This exercise requires an exact output of the listing, images omitted.

--- Extracted data Enclosed Below ---

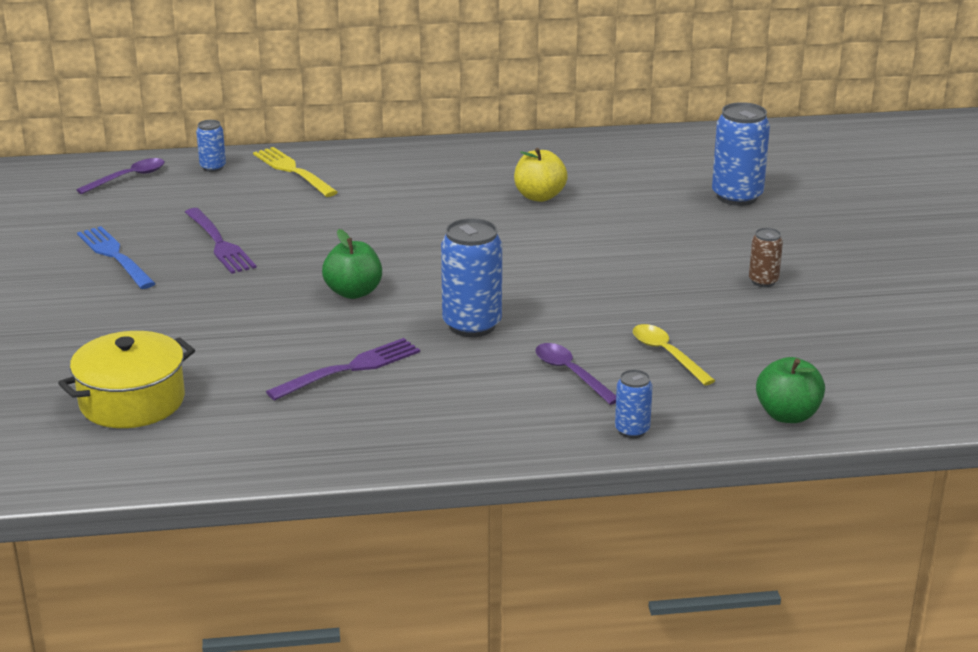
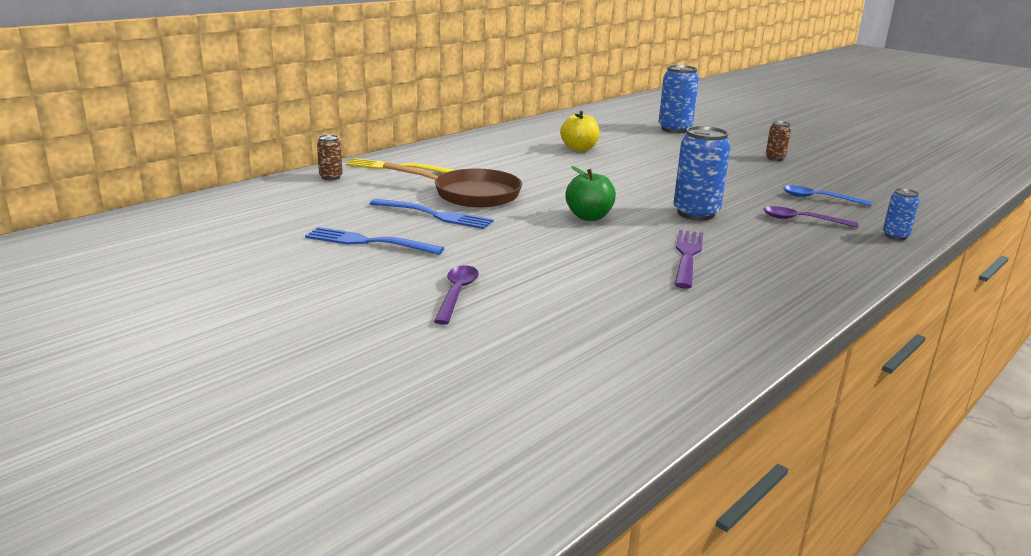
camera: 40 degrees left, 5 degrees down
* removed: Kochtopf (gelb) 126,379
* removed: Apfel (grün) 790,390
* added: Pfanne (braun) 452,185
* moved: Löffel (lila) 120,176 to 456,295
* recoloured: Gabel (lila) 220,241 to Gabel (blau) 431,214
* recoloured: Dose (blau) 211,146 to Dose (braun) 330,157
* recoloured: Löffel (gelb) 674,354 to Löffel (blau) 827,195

--- End of Enclosed Extracted data ---

__Output of the exercise__
camera: 40 degrees left, 5 degrees down
* removed: Kochtopf (gelb) 126,379
* removed: Apfel (grün) 790,390
* added: Pfanne (braun) 452,185
* moved: Löffel (lila) 120,176 to 456,295
* recoloured: Gabel (lila) 220,241 to Gabel (blau) 431,214
* recoloured: Dose (blau) 211,146 to Dose (braun) 330,157
* recoloured: Löffel (gelb) 674,354 to Löffel (blau) 827,195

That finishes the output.